Output the lines from the top of the entries below to the line with "moved | lazokan", both included, exactly and without pictures.

-------- Material supplied

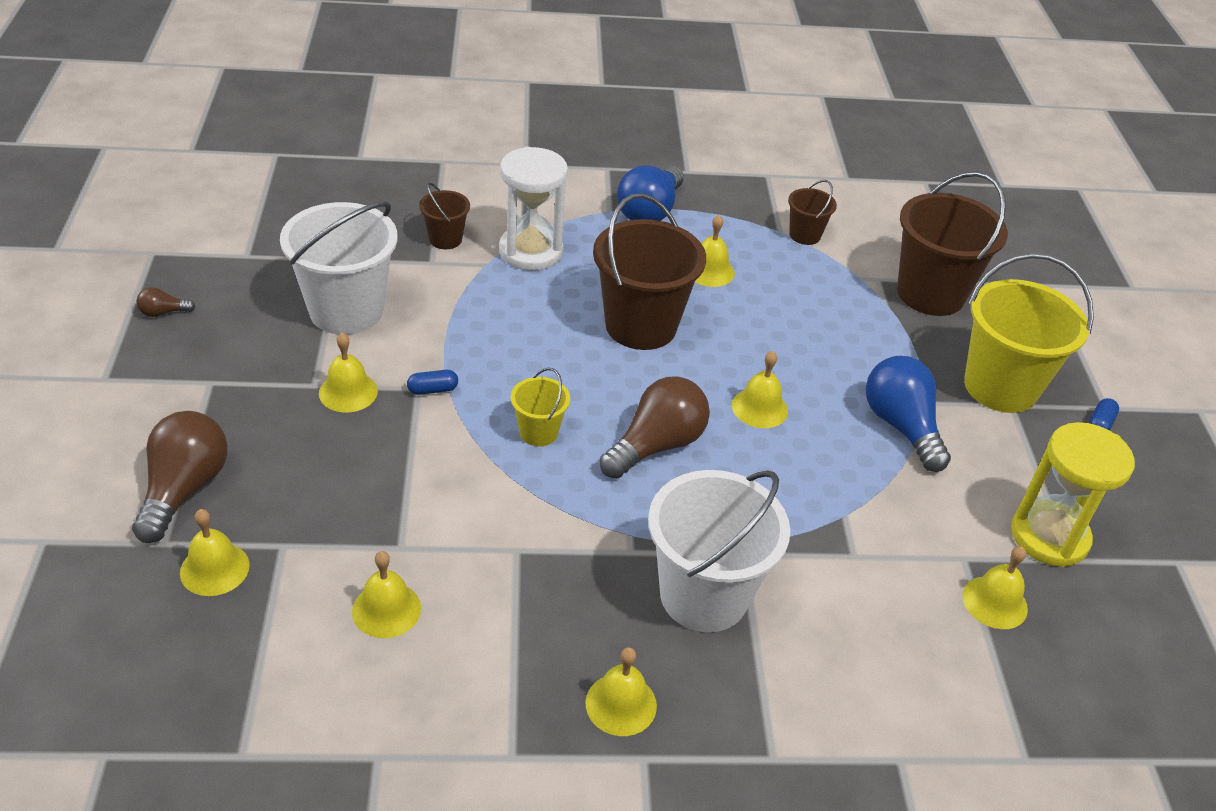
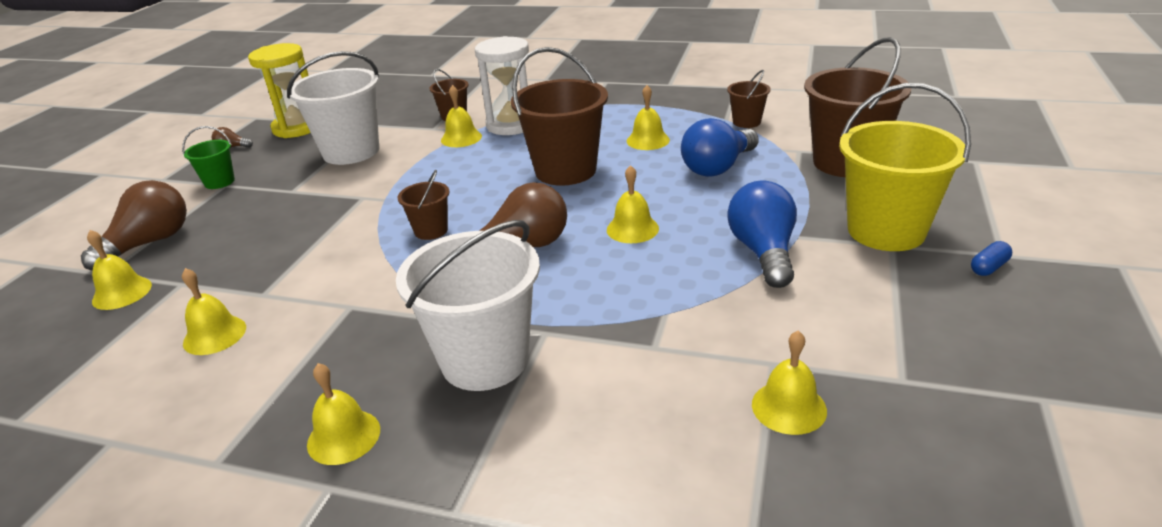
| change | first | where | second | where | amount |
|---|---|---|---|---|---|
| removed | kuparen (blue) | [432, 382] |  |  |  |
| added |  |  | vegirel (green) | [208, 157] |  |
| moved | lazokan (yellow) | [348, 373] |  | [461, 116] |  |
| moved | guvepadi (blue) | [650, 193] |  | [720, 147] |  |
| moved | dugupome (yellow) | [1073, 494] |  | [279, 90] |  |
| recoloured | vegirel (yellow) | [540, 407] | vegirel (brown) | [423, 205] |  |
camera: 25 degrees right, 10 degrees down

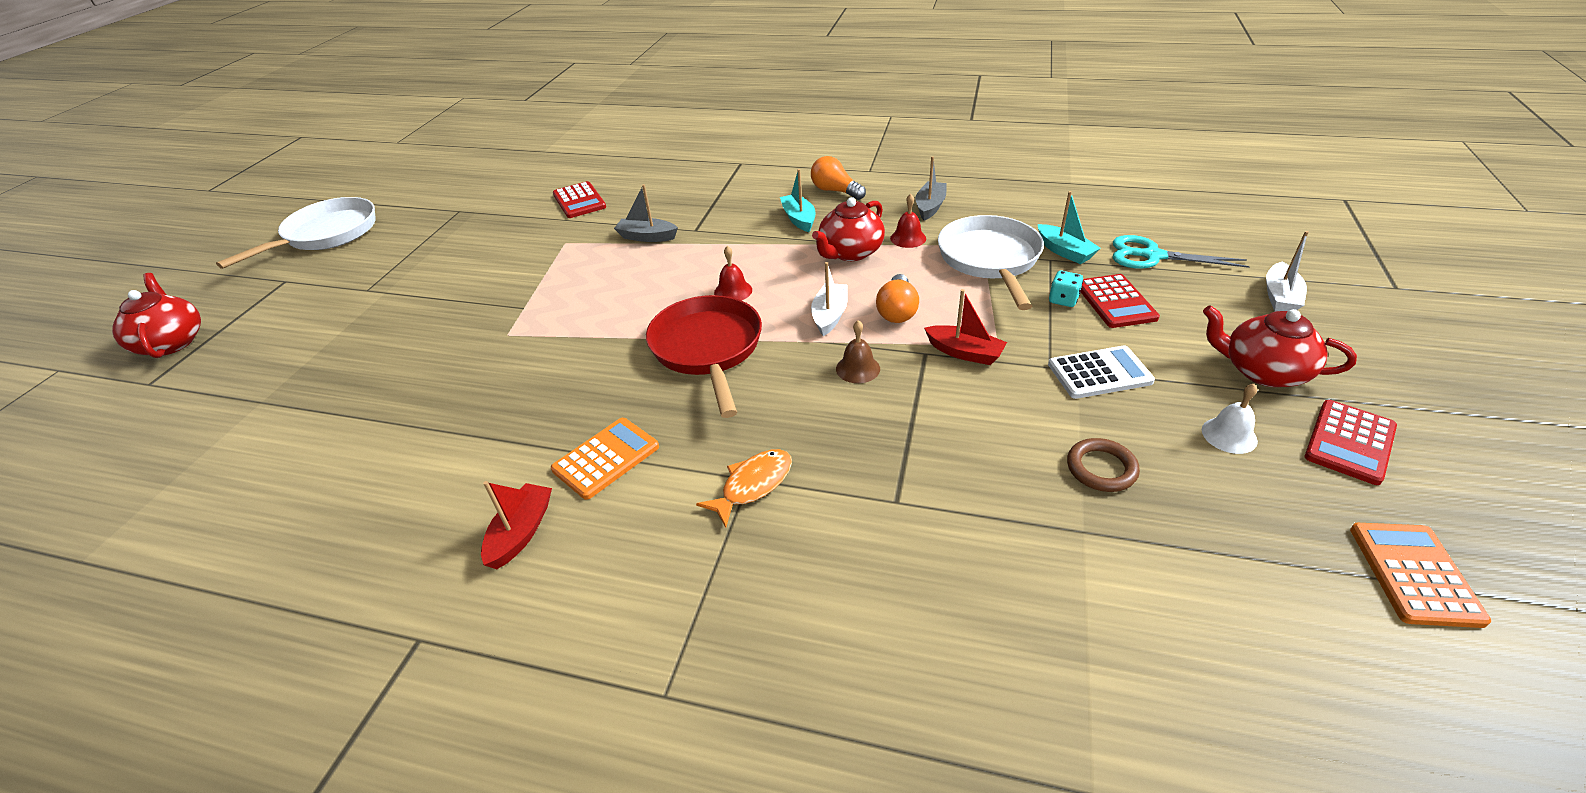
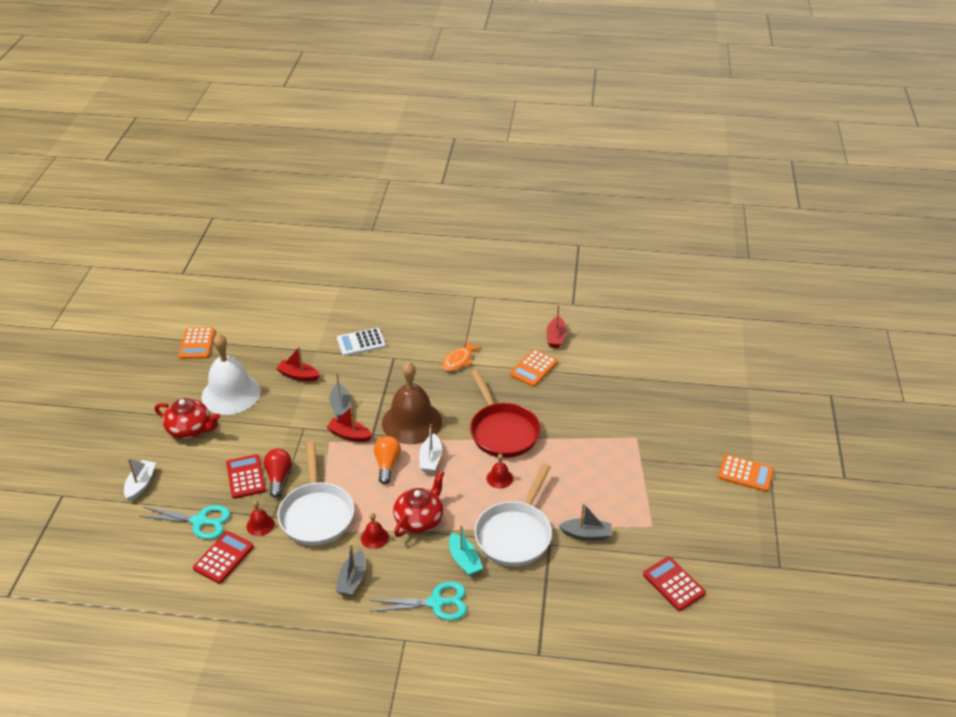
| change | first | where | second | where | amount |
|---|---|---|---|---|---|
| removed | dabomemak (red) | [156, 315] |  |  |  |
| added |  |  | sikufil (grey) | [340, 395] |  |
| added |  |  |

----------------

Answer section >>
| change | first | where | second | where | amount |
|---|---|---|---|---|---|
| removed | kuparen (blue) | [432, 382] |  |  |  |
| added |  |  | vegirel (green) | [208, 157] |  |
| moved | lazokan (yellow) | [348, 373] |  | [461, 116] |  |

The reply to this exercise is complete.